Version comparison data
⟨

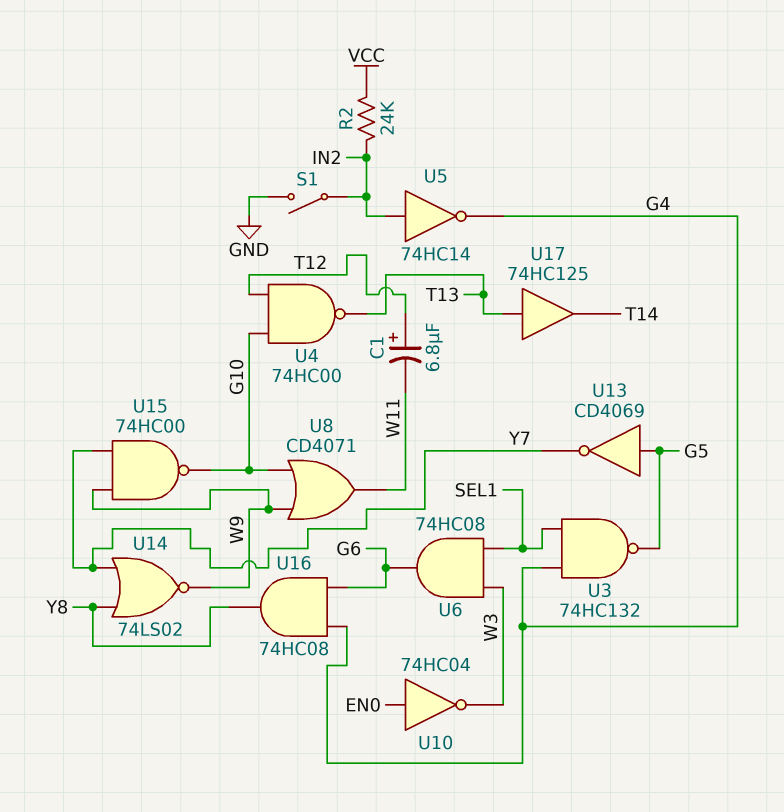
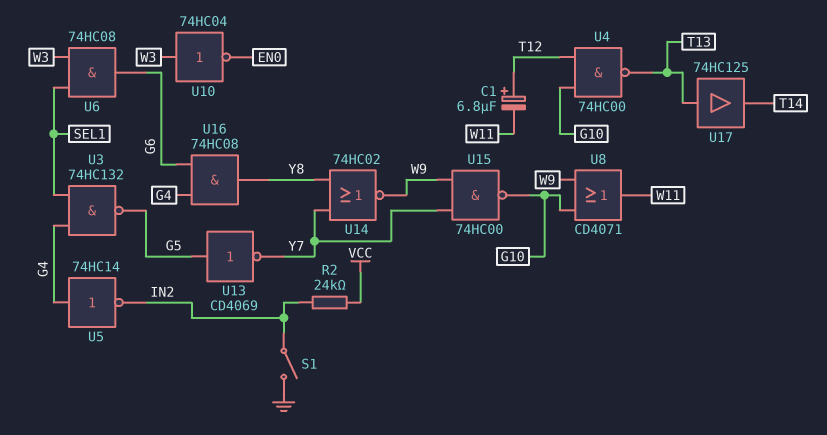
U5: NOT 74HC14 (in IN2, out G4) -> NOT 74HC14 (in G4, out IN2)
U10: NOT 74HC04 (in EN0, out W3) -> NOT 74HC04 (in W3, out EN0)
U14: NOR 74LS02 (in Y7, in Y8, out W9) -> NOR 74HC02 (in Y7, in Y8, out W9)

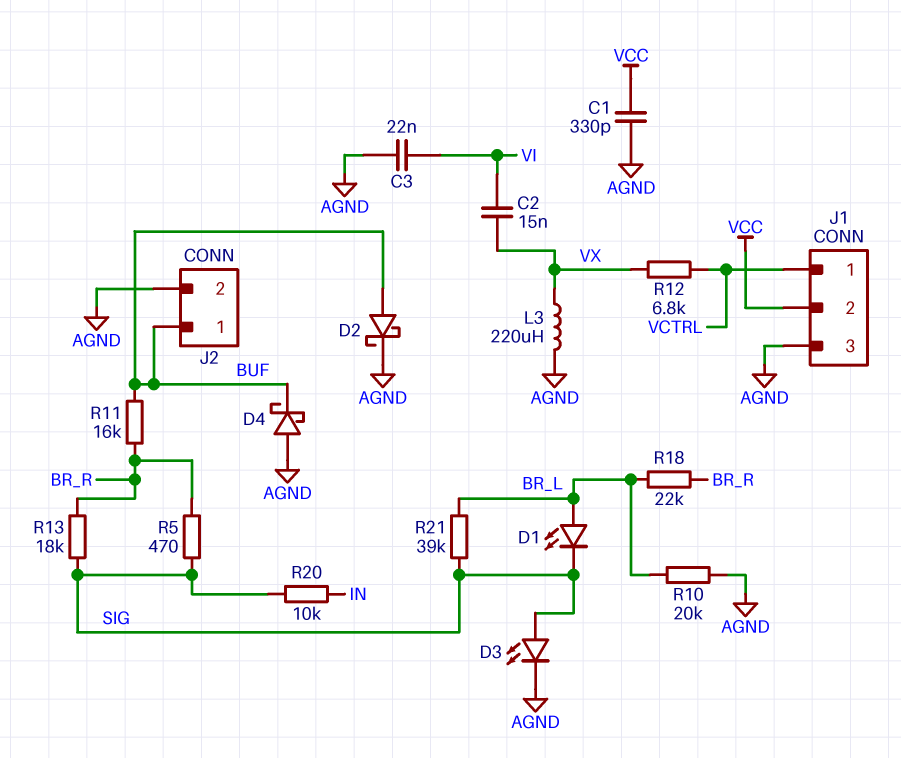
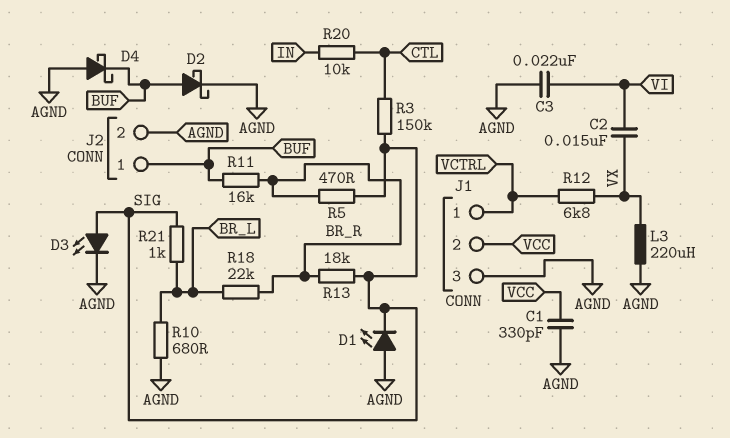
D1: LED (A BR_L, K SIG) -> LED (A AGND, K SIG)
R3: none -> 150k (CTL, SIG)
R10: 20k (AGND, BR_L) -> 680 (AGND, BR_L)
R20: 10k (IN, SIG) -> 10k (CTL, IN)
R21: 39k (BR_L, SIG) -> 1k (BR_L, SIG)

⟩

Task to carry out — Which lines hold the word "AGND"? Copy each of them from the records.

Answer area —
D1: LED (A BR_L, K SIG) -> LED (A AGND, K SIG)
R10: 20k (AGND, BR_L) -> 680 (AGND, BR_L)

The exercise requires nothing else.